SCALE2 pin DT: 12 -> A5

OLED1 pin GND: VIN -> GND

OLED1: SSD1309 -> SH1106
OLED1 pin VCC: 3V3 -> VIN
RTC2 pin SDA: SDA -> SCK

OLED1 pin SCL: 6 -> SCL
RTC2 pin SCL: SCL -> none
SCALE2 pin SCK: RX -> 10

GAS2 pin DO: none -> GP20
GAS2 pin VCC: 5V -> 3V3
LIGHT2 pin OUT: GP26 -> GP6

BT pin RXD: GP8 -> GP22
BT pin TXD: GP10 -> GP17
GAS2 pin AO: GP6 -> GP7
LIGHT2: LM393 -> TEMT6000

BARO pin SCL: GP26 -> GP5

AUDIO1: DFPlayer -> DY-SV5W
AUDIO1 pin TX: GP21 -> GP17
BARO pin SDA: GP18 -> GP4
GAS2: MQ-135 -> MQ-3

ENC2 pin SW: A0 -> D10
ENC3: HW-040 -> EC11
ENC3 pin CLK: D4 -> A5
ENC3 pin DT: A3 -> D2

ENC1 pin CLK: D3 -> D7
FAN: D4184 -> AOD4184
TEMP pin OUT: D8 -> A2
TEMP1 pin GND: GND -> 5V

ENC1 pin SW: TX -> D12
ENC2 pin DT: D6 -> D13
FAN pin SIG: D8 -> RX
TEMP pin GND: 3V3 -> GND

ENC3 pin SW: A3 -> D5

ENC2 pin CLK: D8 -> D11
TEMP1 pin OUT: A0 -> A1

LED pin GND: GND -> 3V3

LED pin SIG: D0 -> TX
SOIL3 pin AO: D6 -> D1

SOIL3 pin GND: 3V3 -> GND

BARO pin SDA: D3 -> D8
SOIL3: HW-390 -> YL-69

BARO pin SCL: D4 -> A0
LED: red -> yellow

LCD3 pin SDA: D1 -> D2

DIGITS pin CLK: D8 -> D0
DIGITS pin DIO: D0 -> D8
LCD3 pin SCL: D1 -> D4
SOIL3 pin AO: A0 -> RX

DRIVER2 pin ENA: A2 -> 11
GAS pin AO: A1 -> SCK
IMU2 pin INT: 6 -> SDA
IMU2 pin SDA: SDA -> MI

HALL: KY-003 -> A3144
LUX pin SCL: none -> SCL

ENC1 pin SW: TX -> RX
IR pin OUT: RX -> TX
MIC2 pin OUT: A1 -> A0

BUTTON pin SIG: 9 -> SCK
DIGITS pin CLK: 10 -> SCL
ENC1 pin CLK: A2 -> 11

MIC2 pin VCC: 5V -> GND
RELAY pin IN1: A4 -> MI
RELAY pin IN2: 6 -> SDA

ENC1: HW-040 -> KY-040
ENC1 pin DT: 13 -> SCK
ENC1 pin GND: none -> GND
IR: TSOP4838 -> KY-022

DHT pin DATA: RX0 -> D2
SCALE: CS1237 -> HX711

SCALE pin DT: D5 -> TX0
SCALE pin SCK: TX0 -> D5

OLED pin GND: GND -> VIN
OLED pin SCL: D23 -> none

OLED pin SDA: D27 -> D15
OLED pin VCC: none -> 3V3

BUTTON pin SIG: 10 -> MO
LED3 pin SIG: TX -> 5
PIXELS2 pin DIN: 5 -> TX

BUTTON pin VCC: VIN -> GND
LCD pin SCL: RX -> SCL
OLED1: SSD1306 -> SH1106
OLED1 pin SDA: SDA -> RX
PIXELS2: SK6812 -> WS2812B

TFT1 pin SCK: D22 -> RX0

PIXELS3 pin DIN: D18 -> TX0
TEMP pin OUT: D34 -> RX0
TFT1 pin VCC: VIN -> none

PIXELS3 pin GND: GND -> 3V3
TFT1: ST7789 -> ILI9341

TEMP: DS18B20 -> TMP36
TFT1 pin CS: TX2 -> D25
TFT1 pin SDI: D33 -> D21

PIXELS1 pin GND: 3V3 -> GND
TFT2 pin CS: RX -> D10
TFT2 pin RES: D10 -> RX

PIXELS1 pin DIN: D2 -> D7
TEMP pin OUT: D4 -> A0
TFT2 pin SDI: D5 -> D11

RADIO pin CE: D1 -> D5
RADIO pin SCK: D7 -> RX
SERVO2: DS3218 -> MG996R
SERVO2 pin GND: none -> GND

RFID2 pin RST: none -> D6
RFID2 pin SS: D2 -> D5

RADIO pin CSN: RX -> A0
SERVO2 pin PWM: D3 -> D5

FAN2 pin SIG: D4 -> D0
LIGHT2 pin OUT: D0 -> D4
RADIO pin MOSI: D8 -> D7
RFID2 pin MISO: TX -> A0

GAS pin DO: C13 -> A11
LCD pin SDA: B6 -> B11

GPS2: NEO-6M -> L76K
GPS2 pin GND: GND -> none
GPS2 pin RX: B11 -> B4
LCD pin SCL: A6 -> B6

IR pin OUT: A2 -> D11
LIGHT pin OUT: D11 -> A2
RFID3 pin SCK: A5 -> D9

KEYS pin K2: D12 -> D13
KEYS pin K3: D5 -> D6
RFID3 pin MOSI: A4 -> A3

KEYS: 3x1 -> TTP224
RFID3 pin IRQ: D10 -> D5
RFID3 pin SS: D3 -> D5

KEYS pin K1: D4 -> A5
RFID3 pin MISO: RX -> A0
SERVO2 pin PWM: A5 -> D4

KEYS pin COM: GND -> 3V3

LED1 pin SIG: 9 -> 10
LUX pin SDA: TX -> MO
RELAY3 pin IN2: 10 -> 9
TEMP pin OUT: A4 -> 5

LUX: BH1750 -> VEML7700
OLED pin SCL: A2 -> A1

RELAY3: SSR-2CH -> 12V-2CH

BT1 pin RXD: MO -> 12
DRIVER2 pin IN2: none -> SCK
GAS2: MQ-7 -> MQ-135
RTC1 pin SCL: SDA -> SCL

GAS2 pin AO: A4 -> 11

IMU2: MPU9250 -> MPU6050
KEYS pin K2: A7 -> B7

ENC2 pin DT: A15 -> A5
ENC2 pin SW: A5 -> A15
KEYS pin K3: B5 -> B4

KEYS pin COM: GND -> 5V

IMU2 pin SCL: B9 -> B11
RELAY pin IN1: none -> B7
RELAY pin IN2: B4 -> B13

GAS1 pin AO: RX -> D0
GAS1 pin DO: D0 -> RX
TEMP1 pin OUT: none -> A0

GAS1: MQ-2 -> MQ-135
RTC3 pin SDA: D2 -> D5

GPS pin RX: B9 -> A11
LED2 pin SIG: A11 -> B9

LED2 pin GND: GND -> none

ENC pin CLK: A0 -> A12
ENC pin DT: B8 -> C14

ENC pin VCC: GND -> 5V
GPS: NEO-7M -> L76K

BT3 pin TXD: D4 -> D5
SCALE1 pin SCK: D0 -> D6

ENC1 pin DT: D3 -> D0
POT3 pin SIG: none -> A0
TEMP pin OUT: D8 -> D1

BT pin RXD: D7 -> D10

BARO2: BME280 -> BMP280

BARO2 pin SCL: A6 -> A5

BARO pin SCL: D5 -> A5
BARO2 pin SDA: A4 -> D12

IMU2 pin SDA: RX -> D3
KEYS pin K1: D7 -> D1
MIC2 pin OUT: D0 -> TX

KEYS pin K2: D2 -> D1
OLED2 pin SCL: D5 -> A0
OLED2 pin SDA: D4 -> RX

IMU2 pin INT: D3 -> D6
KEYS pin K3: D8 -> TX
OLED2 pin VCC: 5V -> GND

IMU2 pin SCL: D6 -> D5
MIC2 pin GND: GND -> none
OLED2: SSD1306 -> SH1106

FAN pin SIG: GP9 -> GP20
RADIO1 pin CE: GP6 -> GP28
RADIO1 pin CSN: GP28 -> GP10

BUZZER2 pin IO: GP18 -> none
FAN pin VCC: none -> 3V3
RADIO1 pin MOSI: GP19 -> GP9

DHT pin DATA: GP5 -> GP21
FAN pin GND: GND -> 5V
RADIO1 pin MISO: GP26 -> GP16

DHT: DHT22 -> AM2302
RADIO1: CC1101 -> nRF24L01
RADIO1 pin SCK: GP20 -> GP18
- - -
→ **What you are asked to do**
Here the output must be the lines above from the line with "ENC3 pin CLK: D4 -> A5" to the line with "LED pin SIG: D0 -> TX", both included, duplicated word for word and nothing else.

→ **Exercise solution**
ENC3 pin CLK: D4 -> A5
ENC3 pin DT: A3 -> D2

ENC1 pin CLK: D3 -> D7
FAN: D4184 -> AOD4184
TEMP pin OUT: D8 -> A2
TEMP1 pin GND: GND -> 5V

ENC1 pin SW: TX -> D12
ENC2 pin DT: D6 -> D13
FAN pin SIG: D8 -> RX
TEMP pin GND: 3V3 -> GND

ENC3 pin SW: A3 -> D5

ENC2 pin CLK: D8 -> D11
TEMP1 pin OUT: A0 -> A1

LED pin GND: GND -> 3V3

LED pin SIG: D0 -> TX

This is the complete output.